### Source data
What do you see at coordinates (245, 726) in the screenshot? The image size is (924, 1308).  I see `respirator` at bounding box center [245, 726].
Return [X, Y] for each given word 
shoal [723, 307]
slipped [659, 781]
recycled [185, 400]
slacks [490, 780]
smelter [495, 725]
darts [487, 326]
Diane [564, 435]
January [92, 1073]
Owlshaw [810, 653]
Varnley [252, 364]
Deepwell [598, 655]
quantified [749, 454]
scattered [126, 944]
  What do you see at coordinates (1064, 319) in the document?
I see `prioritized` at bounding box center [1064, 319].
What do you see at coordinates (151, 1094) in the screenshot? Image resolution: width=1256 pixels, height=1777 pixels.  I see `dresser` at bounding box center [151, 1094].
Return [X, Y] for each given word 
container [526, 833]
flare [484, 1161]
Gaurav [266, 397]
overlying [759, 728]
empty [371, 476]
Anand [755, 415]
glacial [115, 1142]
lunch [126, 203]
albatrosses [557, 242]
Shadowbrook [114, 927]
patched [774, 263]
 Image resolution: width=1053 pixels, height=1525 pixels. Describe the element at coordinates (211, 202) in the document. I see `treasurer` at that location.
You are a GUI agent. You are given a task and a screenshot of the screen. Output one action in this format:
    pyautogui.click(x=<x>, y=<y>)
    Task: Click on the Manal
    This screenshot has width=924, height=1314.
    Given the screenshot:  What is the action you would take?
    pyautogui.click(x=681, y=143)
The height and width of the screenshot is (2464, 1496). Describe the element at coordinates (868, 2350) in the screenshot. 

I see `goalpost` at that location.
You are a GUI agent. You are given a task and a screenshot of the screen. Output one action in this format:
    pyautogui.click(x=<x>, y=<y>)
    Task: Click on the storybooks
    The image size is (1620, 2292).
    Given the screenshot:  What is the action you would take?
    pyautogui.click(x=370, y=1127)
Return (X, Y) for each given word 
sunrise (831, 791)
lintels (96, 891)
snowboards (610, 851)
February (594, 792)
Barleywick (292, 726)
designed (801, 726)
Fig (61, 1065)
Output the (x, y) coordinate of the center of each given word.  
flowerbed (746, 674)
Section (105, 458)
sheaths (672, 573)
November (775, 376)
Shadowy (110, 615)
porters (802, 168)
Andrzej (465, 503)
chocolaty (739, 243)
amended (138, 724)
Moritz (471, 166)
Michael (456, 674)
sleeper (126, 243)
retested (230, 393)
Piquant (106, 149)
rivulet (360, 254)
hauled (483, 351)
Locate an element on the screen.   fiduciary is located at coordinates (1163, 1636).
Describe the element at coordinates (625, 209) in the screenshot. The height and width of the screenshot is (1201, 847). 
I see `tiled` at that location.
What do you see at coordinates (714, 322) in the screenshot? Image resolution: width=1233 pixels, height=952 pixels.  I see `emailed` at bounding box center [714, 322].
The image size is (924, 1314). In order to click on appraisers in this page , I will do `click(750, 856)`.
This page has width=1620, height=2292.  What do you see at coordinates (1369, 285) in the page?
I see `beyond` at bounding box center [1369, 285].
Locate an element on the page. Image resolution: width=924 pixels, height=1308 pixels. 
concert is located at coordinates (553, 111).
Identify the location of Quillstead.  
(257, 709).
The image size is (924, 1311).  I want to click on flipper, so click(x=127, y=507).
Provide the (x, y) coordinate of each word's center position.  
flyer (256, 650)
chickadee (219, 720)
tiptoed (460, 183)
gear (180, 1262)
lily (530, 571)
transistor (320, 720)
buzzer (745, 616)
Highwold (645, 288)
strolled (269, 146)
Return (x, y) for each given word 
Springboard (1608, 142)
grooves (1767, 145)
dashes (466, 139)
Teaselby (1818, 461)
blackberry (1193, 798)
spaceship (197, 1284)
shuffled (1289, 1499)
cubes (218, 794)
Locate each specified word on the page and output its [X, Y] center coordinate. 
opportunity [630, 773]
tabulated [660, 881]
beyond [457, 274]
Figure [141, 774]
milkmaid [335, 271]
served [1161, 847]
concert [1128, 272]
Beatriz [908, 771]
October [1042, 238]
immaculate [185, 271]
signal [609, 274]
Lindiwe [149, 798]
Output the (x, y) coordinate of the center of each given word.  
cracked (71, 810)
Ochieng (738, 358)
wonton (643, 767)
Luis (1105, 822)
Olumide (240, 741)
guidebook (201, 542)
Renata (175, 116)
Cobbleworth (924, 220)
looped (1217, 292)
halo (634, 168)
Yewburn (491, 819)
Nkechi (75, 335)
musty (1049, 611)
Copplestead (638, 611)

### Directive
Render the listing above, from its first line to the line with "center [1064, 319].", as a Markdown table with the columns "Row" and "Text" and no blank lines.

### Result of this task
| Row | Text |
|---|---|
| 1 | What do you see at coordinates (245, 726) in the screenshot? The image size is (924, 1308).  I see `respirator` at bounding box center [245, 726]. |
| 2 | Return [X, Y] for each given word  |
| 3 | shoal [723, 307] |
| 4 | slipped [659, 781] |
| 5 | recycled [185, 400] |
| 6 | slacks [490, 780] |
| 7 | smelter [495, 725] |
| 8 | darts [487, 326] |
| 9 | Diane [564, 435] |
| 10 | January [92, 1073] |
| 11 | Owlshaw [810, 653] |
| 12 | Varnley [252, 364] |
| 13 | Deepwell [598, 655] |
| 14 | quantified [749, 454] |
| 15 | scattered [126, 944] |
| 16 |   What do you see at coordinates (1064, 319) in the document? |
| 17 | I see `prioritized` at bounding box center [1064, 319]. |